**EXERCISE DETAILS:** Update the material below by replacing every "dial" with "face", leaving everything else unchanged.

**RECORDED DATA:**
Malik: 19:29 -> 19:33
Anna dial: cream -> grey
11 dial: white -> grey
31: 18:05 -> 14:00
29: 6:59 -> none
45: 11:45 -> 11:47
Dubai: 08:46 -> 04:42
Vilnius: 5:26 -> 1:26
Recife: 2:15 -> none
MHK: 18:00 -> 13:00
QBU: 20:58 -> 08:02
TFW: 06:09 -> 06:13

**EXERCISE SOLUTION:**
Malik: 19:29 -> 19:33
Anna face: cream -> grey
11 face: white -> grey
31: 18:05 -> 14:00
29: 6:59 -> none
45: 11:45 -> 11:47
Dubai: 08:46 -> 04:42
Vilnius: 5:26 -> 1:26
Recife: 2:15 -> none
MHK: 18:00 -> 13:00
QBU: 20:58 -> 08:02
TFW: 06:09 -> 06:13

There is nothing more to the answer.